Raw data Start Marker

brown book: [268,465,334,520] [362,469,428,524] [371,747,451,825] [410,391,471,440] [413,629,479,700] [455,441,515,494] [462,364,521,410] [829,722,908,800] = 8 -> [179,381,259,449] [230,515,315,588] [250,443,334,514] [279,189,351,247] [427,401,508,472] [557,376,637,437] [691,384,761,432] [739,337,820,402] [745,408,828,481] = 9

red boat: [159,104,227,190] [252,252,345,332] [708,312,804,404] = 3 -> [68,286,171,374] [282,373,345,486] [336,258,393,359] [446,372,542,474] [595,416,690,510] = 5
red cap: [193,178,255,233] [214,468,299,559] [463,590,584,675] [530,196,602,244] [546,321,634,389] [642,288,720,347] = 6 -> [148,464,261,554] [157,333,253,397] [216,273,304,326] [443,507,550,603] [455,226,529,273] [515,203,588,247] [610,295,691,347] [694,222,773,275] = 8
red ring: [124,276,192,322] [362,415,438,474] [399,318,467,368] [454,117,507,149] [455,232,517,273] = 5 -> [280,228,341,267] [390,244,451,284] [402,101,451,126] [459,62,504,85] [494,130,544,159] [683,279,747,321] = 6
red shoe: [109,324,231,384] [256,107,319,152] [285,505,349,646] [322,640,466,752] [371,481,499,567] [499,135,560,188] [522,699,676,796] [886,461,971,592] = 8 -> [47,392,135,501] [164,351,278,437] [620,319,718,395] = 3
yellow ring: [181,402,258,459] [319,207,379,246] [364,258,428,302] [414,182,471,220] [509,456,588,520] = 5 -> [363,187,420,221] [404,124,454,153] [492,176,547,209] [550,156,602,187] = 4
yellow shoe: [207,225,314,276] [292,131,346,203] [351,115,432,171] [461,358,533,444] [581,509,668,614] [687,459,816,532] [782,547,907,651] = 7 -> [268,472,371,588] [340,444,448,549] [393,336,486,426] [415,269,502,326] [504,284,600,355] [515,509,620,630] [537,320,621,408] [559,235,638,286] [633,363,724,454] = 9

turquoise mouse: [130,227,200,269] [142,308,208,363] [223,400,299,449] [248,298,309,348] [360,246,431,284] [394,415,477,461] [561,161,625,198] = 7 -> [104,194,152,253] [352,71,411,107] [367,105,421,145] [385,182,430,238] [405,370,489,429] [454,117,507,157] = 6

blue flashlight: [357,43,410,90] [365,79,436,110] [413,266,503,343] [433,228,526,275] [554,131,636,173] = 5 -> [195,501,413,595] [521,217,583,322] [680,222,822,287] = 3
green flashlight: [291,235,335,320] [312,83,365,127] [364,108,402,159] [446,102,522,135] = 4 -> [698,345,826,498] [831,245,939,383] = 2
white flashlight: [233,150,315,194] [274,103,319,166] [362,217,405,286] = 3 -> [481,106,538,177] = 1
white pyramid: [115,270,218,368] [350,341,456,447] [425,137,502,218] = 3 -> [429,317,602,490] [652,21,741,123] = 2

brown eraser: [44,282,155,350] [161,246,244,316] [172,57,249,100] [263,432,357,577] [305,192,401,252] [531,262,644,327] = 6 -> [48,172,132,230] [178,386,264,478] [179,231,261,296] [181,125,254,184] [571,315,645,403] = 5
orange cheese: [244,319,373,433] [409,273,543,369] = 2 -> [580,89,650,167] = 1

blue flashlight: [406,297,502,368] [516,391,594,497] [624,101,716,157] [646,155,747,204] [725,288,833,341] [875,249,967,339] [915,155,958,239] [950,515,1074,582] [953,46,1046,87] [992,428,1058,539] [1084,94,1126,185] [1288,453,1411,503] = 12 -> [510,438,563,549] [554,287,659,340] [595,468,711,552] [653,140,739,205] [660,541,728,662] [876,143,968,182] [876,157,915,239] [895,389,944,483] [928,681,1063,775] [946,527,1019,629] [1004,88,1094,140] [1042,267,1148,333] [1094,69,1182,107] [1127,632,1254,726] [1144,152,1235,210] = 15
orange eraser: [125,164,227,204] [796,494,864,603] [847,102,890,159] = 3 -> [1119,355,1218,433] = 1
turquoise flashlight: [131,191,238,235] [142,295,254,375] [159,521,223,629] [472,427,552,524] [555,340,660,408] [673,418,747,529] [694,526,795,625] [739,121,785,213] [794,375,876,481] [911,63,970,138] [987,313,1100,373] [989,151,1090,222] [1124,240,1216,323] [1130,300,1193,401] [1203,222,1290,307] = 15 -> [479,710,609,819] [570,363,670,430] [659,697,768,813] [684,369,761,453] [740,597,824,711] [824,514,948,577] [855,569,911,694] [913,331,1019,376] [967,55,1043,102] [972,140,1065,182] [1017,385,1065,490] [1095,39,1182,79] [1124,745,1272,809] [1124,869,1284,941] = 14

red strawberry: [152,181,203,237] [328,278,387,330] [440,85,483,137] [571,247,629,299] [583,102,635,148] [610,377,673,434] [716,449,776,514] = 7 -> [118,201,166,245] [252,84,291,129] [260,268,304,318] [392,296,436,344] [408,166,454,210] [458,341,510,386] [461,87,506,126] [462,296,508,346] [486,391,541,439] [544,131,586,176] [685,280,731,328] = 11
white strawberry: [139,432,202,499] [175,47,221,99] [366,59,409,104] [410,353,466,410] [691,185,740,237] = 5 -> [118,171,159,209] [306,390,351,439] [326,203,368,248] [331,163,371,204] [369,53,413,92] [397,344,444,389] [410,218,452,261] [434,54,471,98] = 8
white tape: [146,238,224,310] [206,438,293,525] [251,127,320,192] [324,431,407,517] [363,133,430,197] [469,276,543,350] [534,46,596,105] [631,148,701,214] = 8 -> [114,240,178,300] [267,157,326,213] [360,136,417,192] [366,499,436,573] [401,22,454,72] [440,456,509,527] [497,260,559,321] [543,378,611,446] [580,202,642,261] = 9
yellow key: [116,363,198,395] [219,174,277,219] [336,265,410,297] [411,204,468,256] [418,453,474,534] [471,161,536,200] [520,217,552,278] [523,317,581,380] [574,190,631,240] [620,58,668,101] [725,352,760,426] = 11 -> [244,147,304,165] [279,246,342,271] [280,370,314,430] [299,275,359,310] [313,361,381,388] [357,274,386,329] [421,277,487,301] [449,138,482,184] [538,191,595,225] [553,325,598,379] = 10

Raw data End Marker

What is required: In the entries above, locate every line with the word "blue" and copy it.

Task result:
blue flashlight: [357,43,410,90] [365,79,436,110] [413,266,503,343] [433,228,526,275] [554,131,636,173] = 5 -> [195,501,413,595] [521,217,583,322] [680,222,822,287] = 3
blue flashlight: [406,297,502,368] [516,391,594,497] [624,101,716,157] [646,155,747,204] [725,288,833,341] [875,249,967,339] [915,155,958,239] [950,515,1074,582] [953,46,1046,87] [992,428,1058,539] [1084,94,1126,185] [1288,453,1411,503] = 12 -> [510,438,563,549] [554,287,659,340] [595,468,711,552] [653,140,739,205] [660,541,728,662] [876,143,968,182] [876,157,915,239] [895,389,944,483] [928,681,1063,775] [946,527,1019,629] [1004,88,1094,140] [1042,267,1148,333] [1094,69,1182,107] [1127,632,1254,726] [1144,152,1235,210] = 15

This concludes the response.